**Task inputs:**
>>>
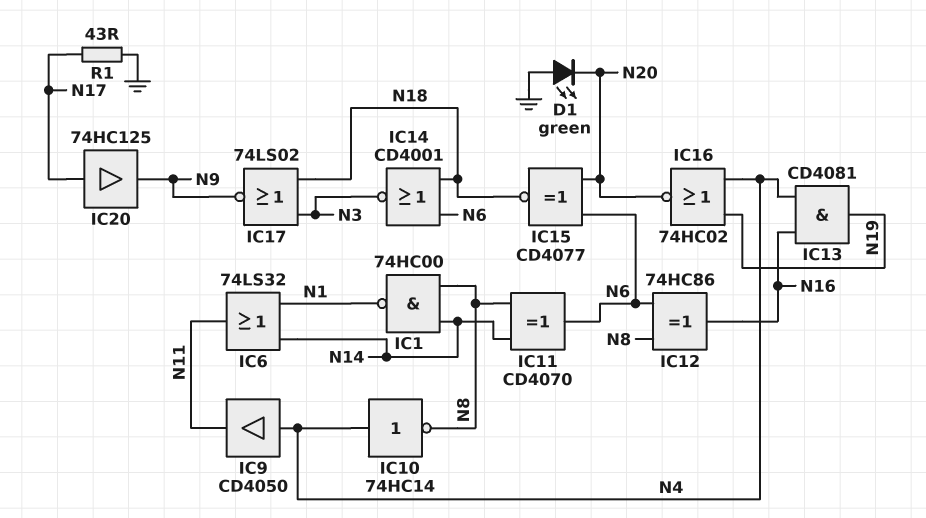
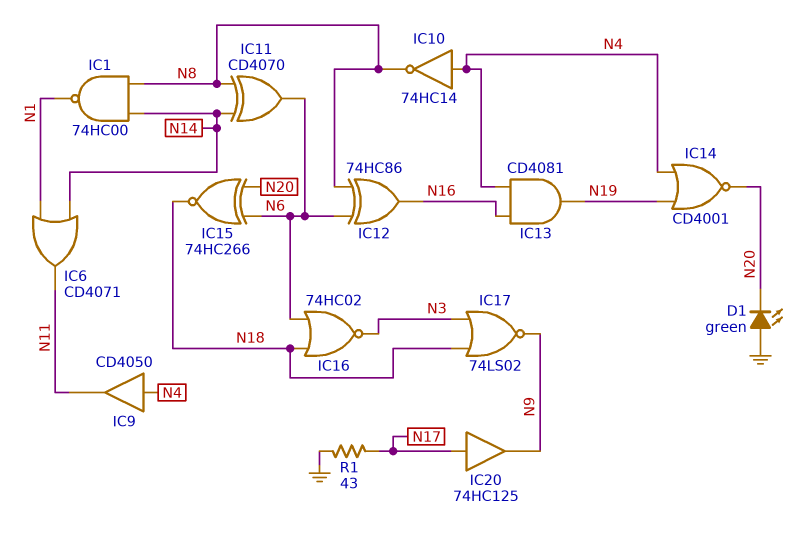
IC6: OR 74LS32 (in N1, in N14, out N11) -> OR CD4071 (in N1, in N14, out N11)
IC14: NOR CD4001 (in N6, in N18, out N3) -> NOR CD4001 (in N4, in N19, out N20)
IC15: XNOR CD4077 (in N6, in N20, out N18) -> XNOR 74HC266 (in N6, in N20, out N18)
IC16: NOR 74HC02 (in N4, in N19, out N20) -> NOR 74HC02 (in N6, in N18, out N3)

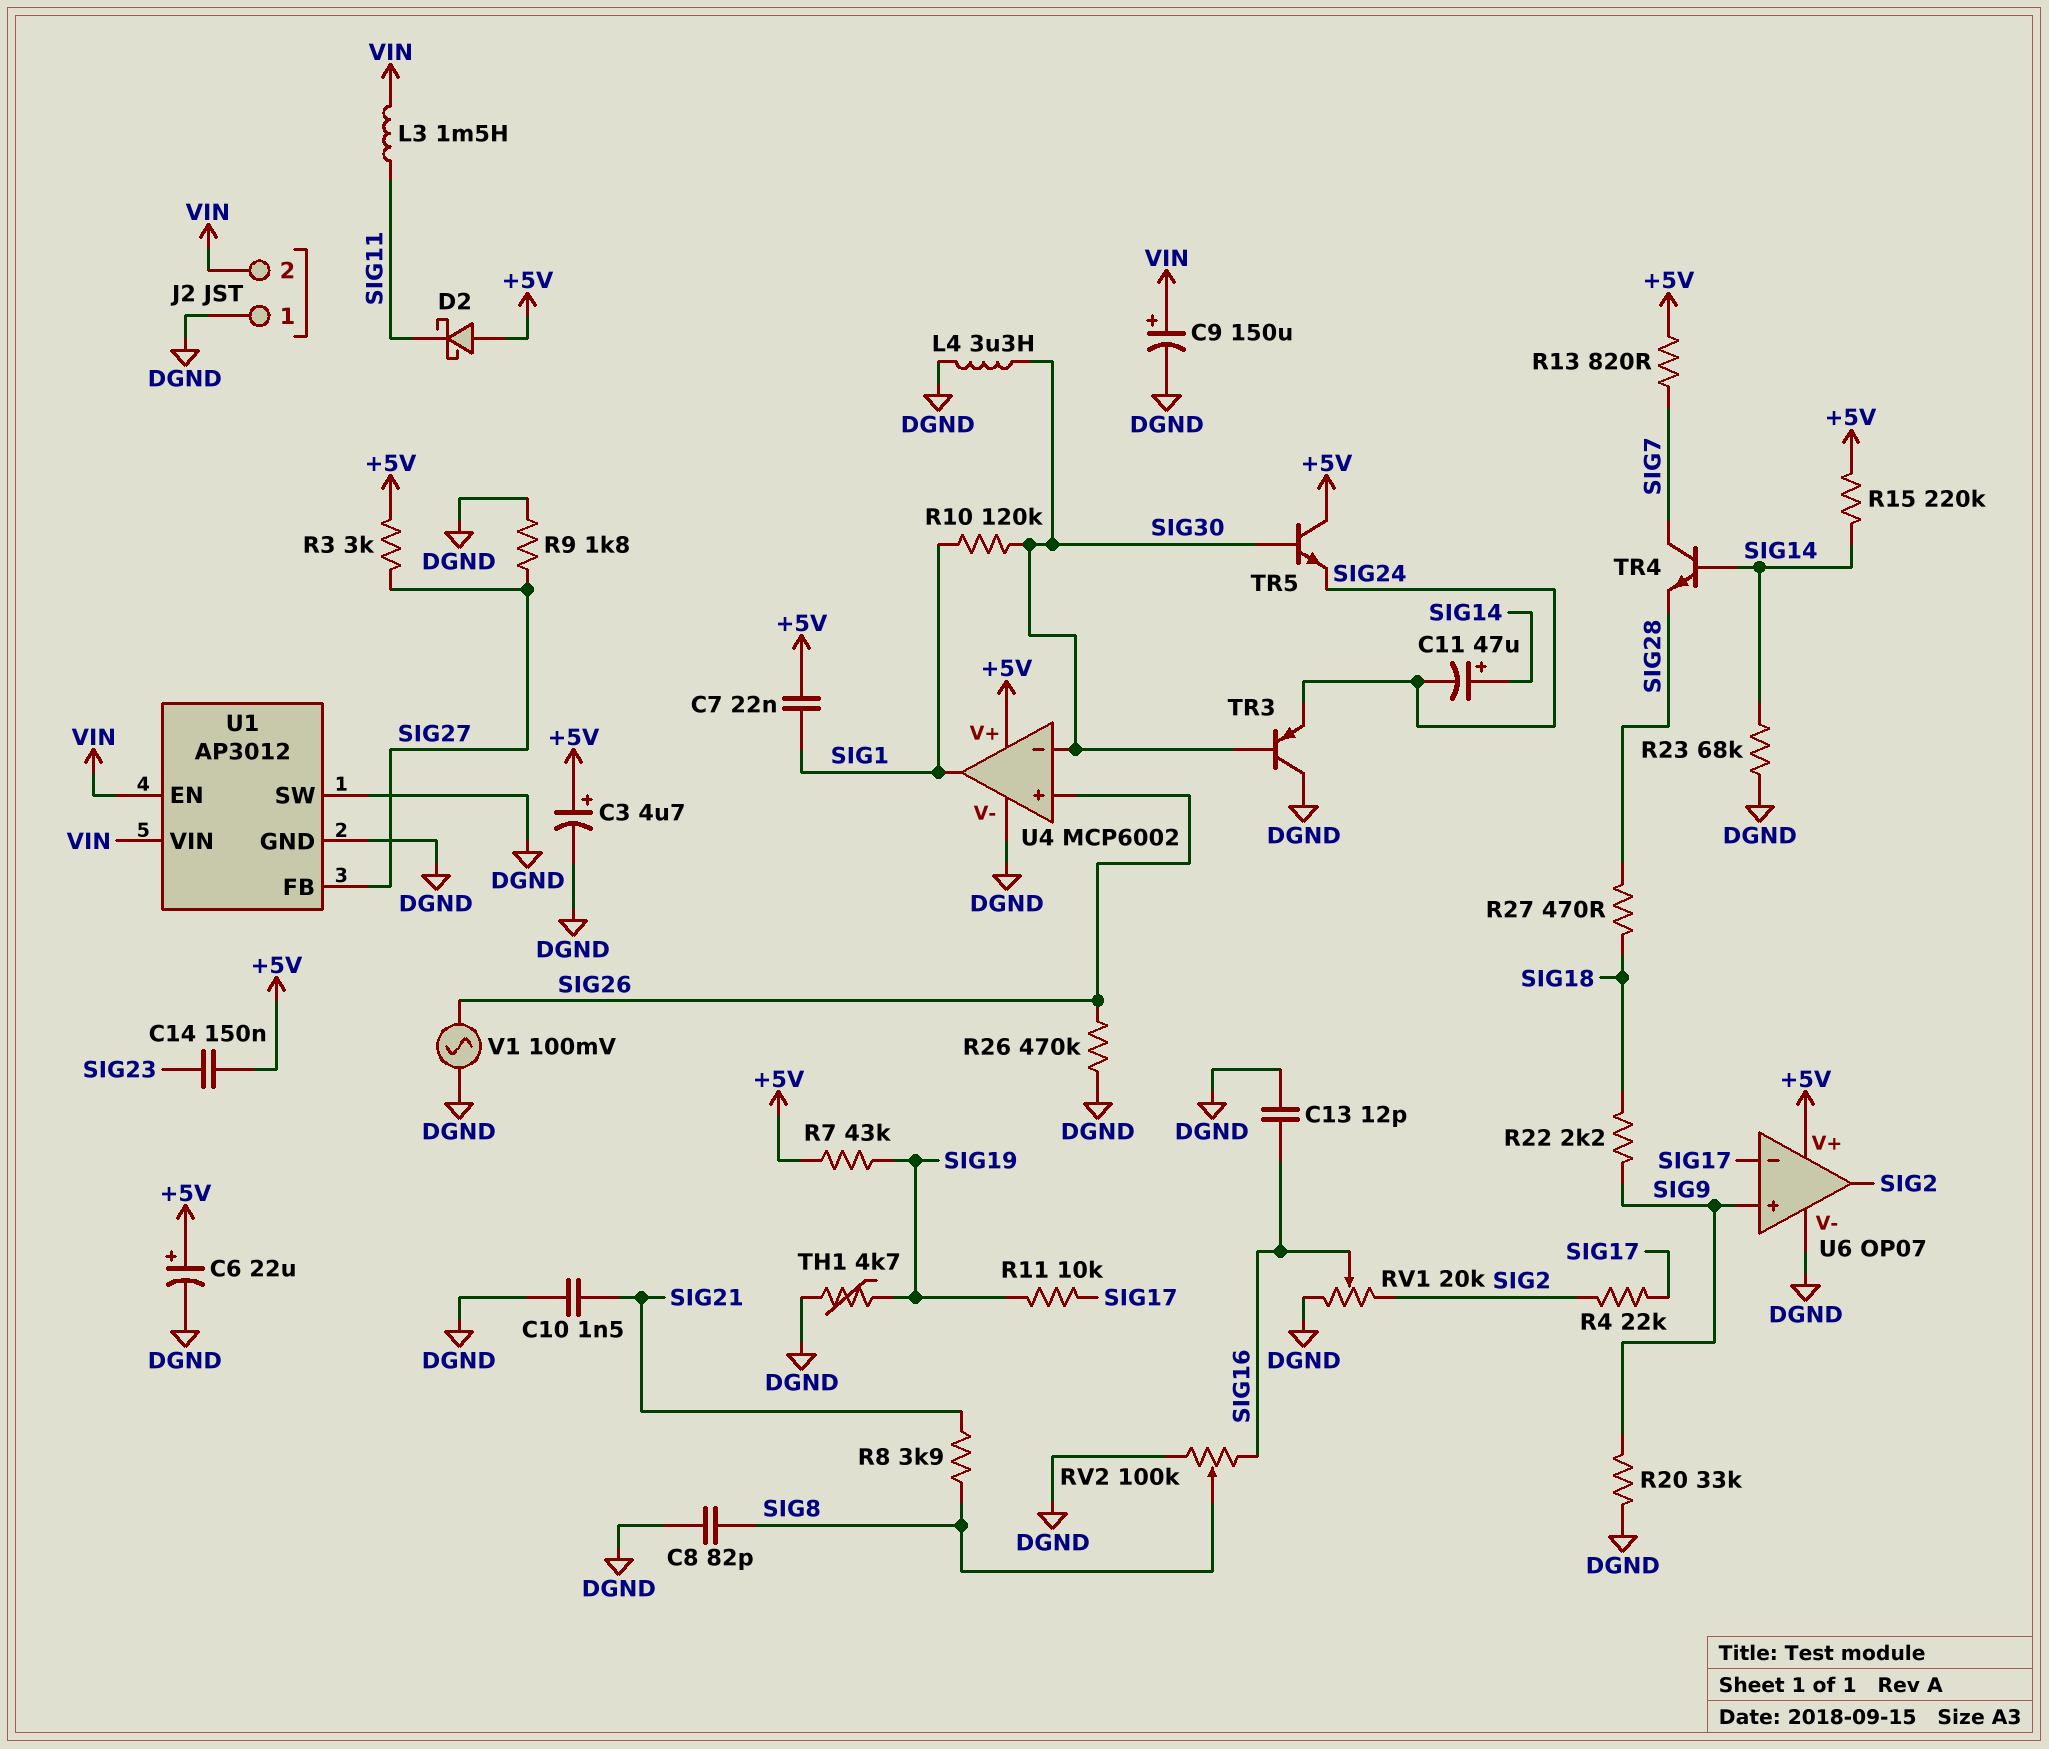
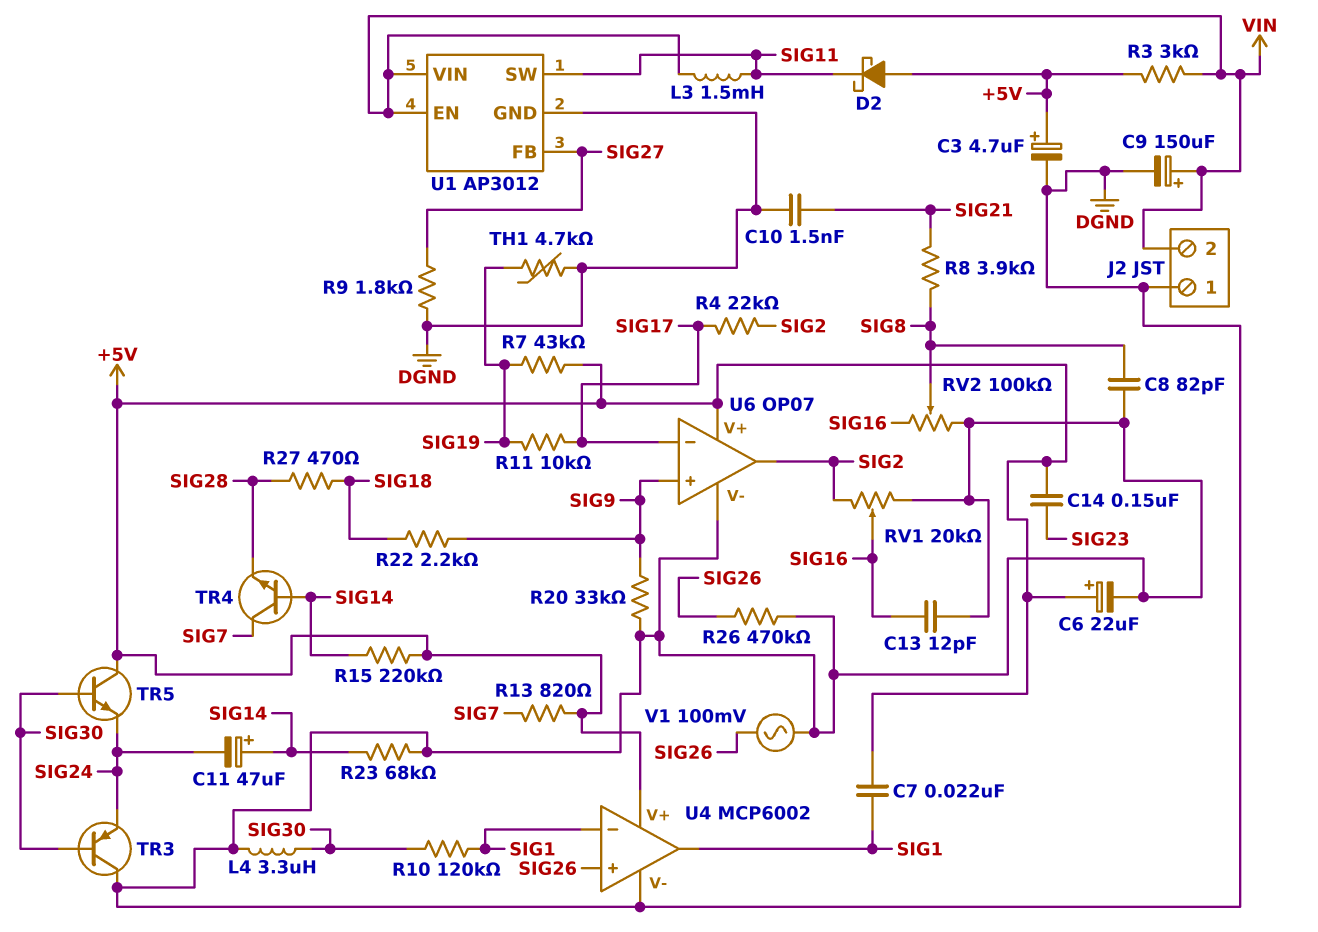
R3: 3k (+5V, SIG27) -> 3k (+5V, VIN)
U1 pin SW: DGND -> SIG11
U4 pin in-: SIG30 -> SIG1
<<<
**Aim of the exercise:** Please print each entry exactly as given and keep pictures out of it.

**Problem solution:**
IC6: OR 74LS32 (in N1, in N14, out N11) -> OR CD4071 (in N1, in N14, out N11)
IC14: NOR CD4001 (in N6, in N18, out N3) -> NOR CD4001 (in N4, in N19, out N20)
IC15: XNOR CD4077 (in N6, in N20, out N18) -> XNOR 74HC266 (in N6, in N20, out N18)
IC16: NOR 74HC02 (in N4, in N19, out N20) -> NOR 74HC02 (in N6, in N18, out N3)

R3: 3k (+5V, SIG27) -> 3k (+5V, VIN)
U1 pin SW: DGND -> SIG11
U4 pin in-: SIG30 -> SIG1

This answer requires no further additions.